* DATA TO EXAMINE *
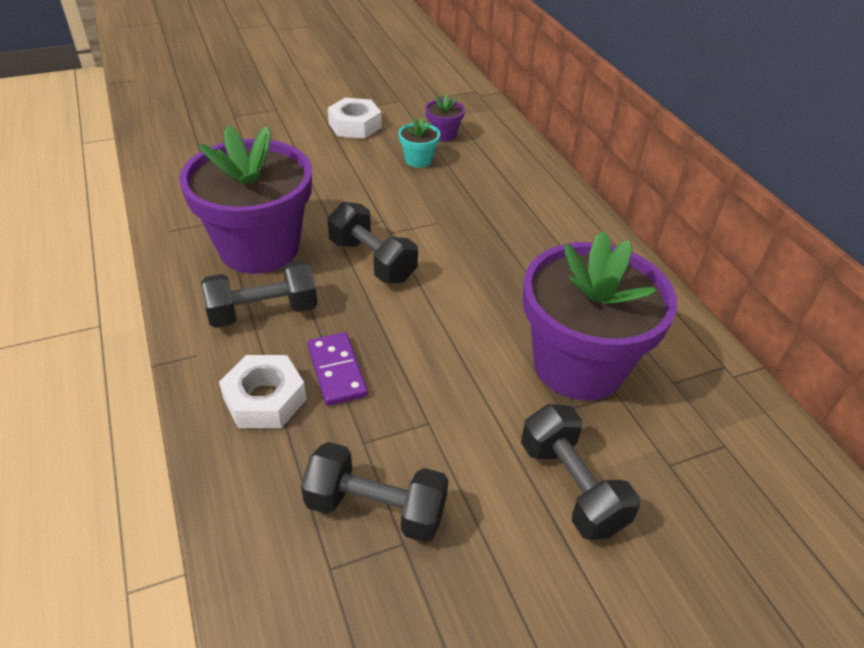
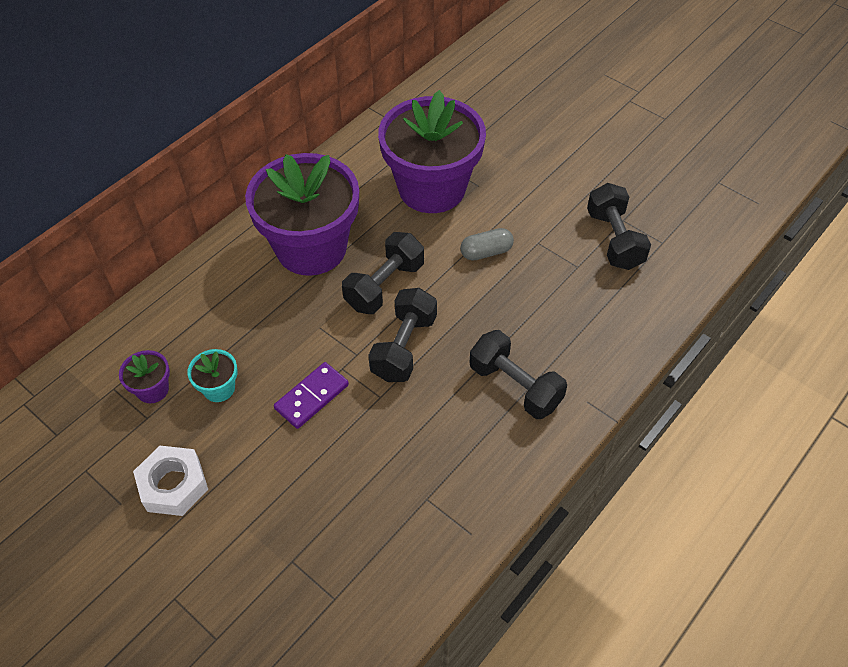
camera: 115 degrees left, 10 degrees up
purple flower pot [179,125,312,274] -> purple flower pot moved to [245,153,359,276]
white nut [219,355,307,428] -> none
purple domino [308,332,368,406] -> purple domino moved to [274,362,349,429]
black dumbbell [521,404,641,540] -> black dumbbell moved to [342,232,424,314]
none -> grey capsule [460,228,514,261]

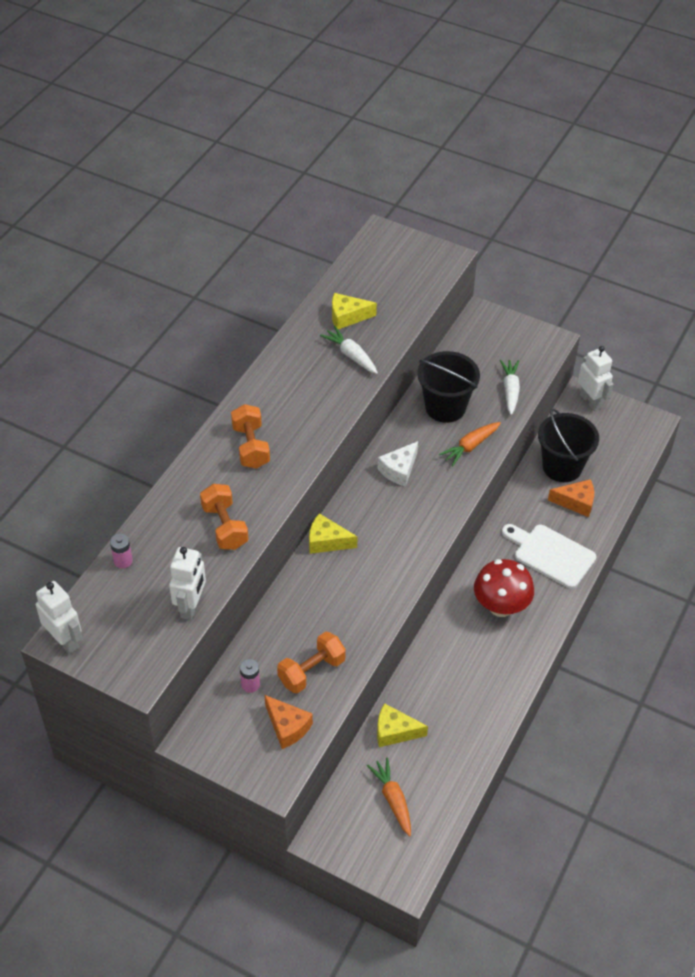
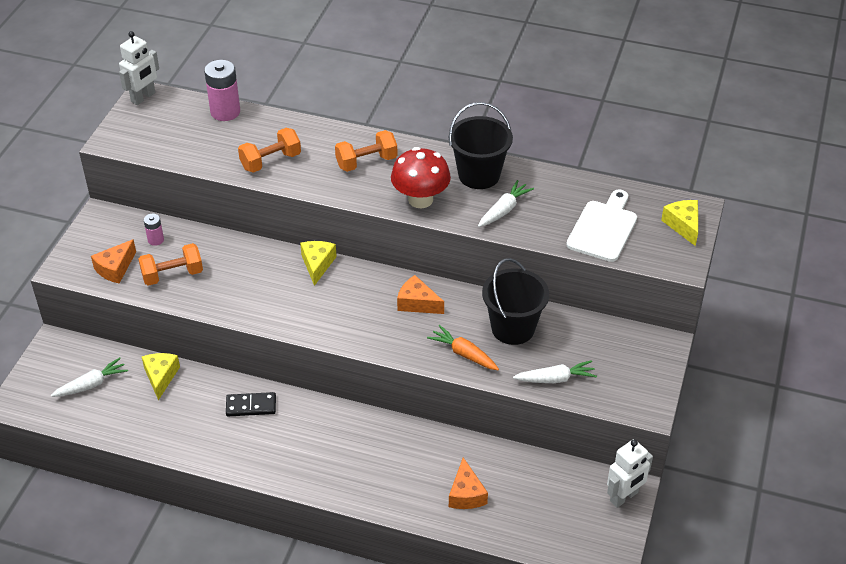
camera: 80 degrees right, 5 degrees down
pink battery [110,534,133,568] -> pink battery [204,60,240,121], size x1.90
white robot [169,547,206,620] -> none
orange dumbbell [277,631,346,694] -> orange dumbbell turned 60 degrees counterclockwise [138,243,203,286]
yellow cheese [332,293,377,329] -> yellow cheese moved to [661,200,698,246]
orange carrot [367,757,411,837] -> white carrot [51,358,128,397]
white cheese [378,441,418,487] -> orange cheese [397,275,444,314]
red mushroom [474,559,534,617] -> red mushroom moved to [391,147,451,208]
white cutting board [502,524,596,589] -> white cutting board moved to [566,190,637,262]
black bucket [538,408,599,482] -> black bucket moved to [449,102,513,189]
none -> black domino [226,392,276,416]

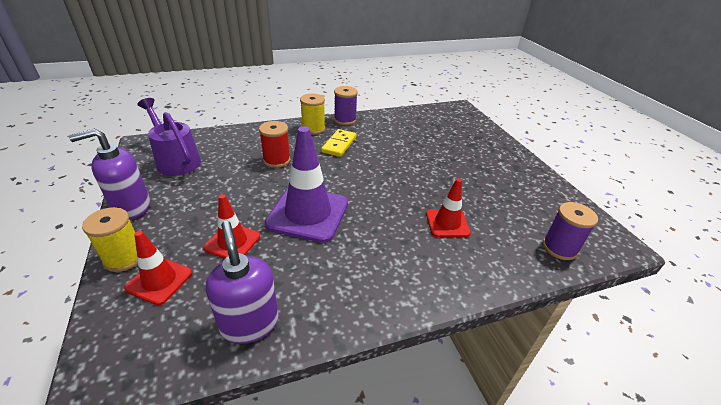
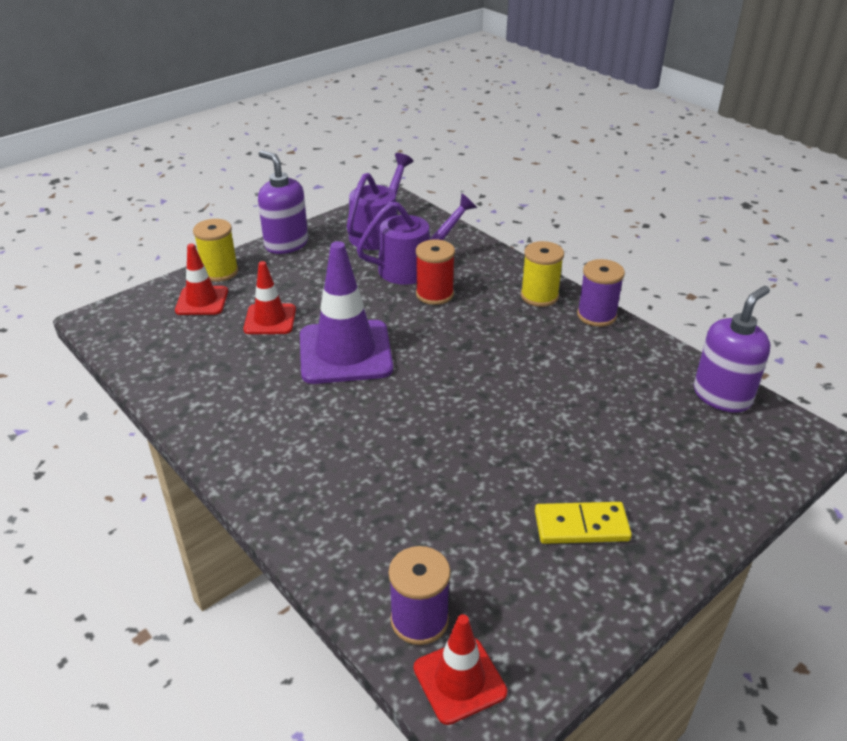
camera: 70 degrees right, 0 degrees up
purple soap dispenser [206,221,279,344] -> purple soap dispenser moved to [694,286,771,413]
yellow domino [321,129,356,157] -> yellow domino moved to [535,502,632,544]
red traffic cone [426,178,471,237] -> red traffic cone moved to [414,614,507,725]
none -> purple watering can [356,193,477,285]

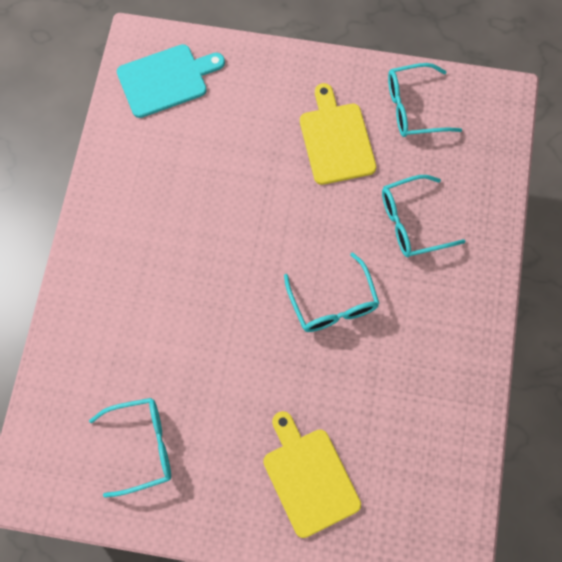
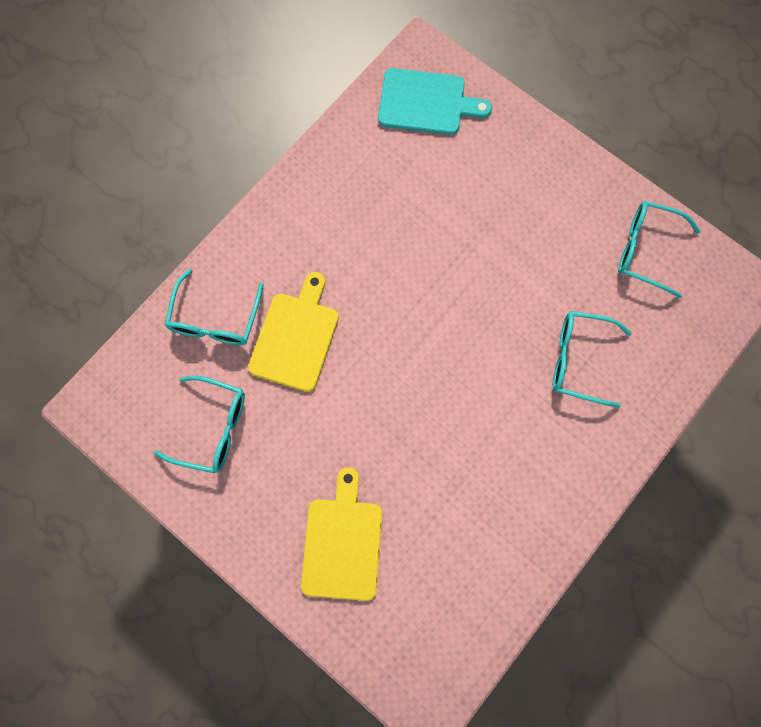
camera: 30 degrees right, 5 degrees up
turquoise glasses [284,252,380,332] -> turquoise glasses moved to [165,269,264,345]
yellow cutting board [300,83,376,185] -> yellow cutting board moved to [248,272,339,392]

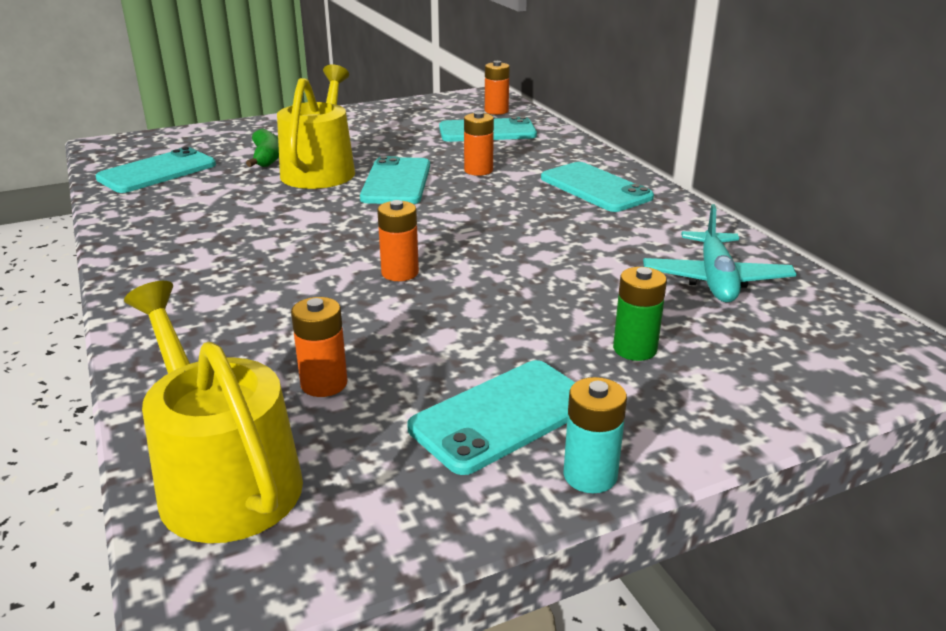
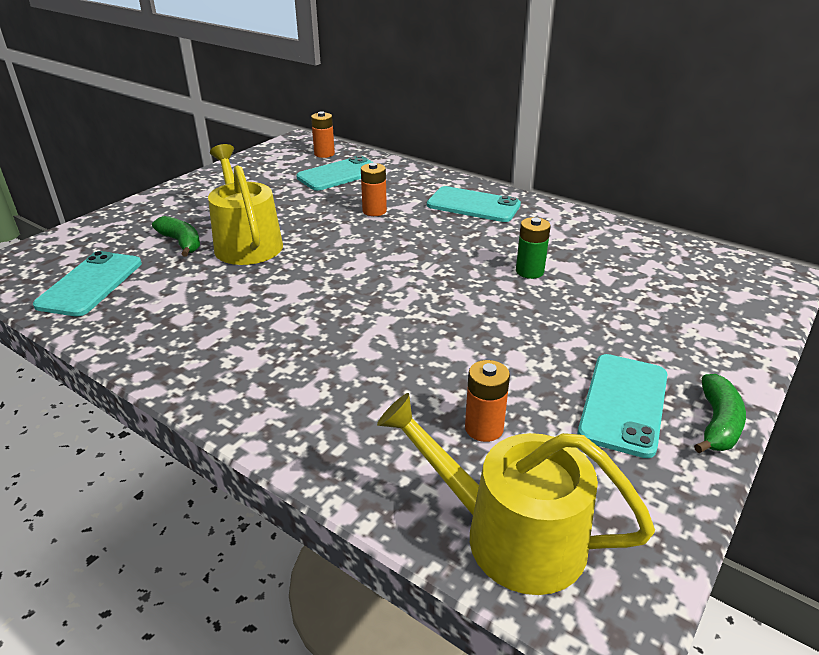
camera: 30 degrees left, 5 degrees up
turquoise phone [360,156,430,204] -> none
orange battery [377,200,419,281] -> none
turquoise battery [563,377,627,493] -> green banana [694,374,746,453]
green battery [613,267,667,361] -> green battery moved to [516,217,551,279]
turquoise plane [643,204,797,302] -> none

* REQUIREMENT *
Output the records exactly. Drop the images.

* SOLUTION TO THE EXERCISE *
camera: 115 degrees left, 10 degrees up
purple flower pot [179,125,312,274] -> purple flower pot moved to [245,153,359,276]
white nut [219,355,307,428] -> none
purple domino [308,332,368,406] -> purple domino moved to [274,362,349,429]
black dumbbell [521,404,641,540] -> black dumbbell moved to [342,232,424,314]
none -> grey capsule [460,228,514,261]

camera: 80 degrees right, 5 degrees down
pink battery [110,534,133,568] -> pink battery [204,60,240,121], size x1.90
white robot [169,547,206,620] -> none
orange dumbbell [277,631,346,694] -> orange dumbbell turned 60 degrees counterclockwise [138,243,203,286]
yellow cheese [332,293,377,329] -> yellow cheese moved to [661,200,698,246]
orange carrot [367,757,411,837] -> white carrot [51,358,128,397]
white cheese [378,441,418,487] -> orange cheese [397,275,444,314]
red mushroom [474,559,534,617] -> red mushroom moved to [391,147,451,208]
white cutting board [502,524,596,589] -> white cutting board moved to [566,190,637,262]
black bucket [538,408,599,482] -> black bucket moved to [449,102,513,189]
none -> black domino [226,392,276,416]

camera: 70 degrees right, 0 degrees up
purple soap dispenser [206,221,279,344] -> purple soap dispenser moved to [694,286,771,413]
yellow domino [321,129,356,157] -> yellow domino moved to [535,502,632,544]
red traffic cone [426,178,471,237] -> red traffic cone moved to [414,614,507,725]
none -> purple watering can [356,193,477,285]

camera: 30 degrees right, 5 degrees up
turquoise glasses [284,252,380,332] -> turquoise glasses moved to [165,269,264,345]
yellow cutting board [300,83,376,185] -> yellow cutting board moved to [248,272,339,392]

camera: 30 degrees left, 5 degrees up
turquoise phone [360,156,430,204] -> none
orange battery [377,200,419,281] -> none
turquoise battery [563,377,627,493] -> green banana [694,374,746,453]
green battery [613,267,667,361] -> green battery moved to [516,217,551,279]
turquoise plane [643,204,797,302] -> none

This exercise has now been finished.